> Exercise directions
Could you write out the listing below exactly as it stands, leaving out the pictures?

> Data excerpt

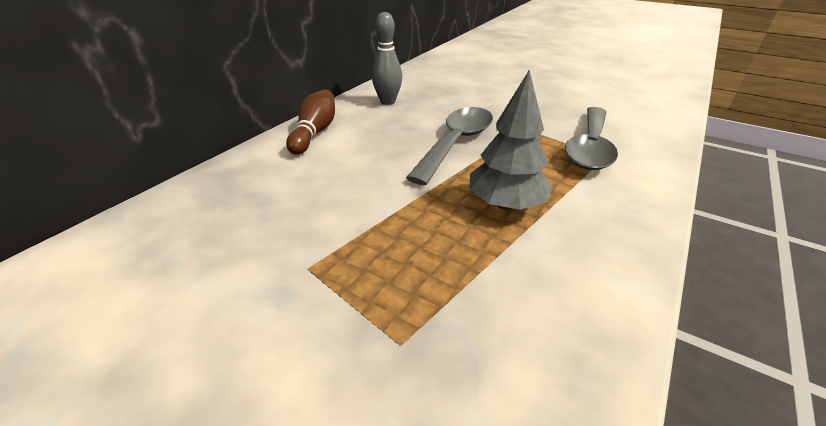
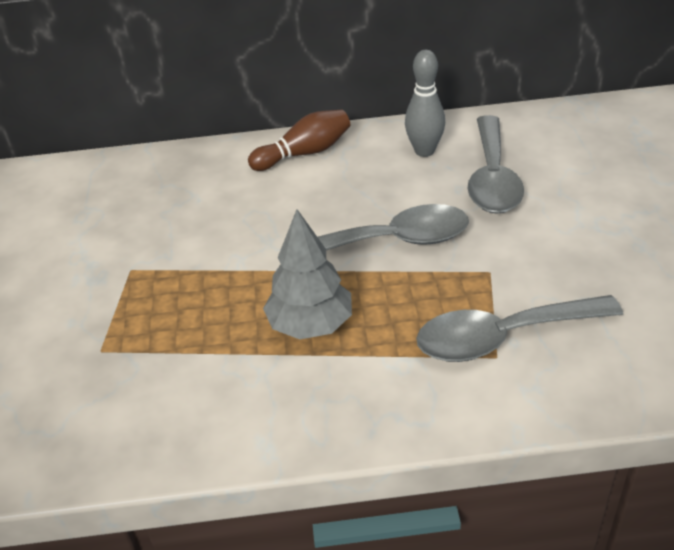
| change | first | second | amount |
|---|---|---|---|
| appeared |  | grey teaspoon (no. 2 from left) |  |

> Response area
| change | first | second | amount |
|---|---|---|---|
| appeared |  | grey teaspoon (no. 2 from left) |  |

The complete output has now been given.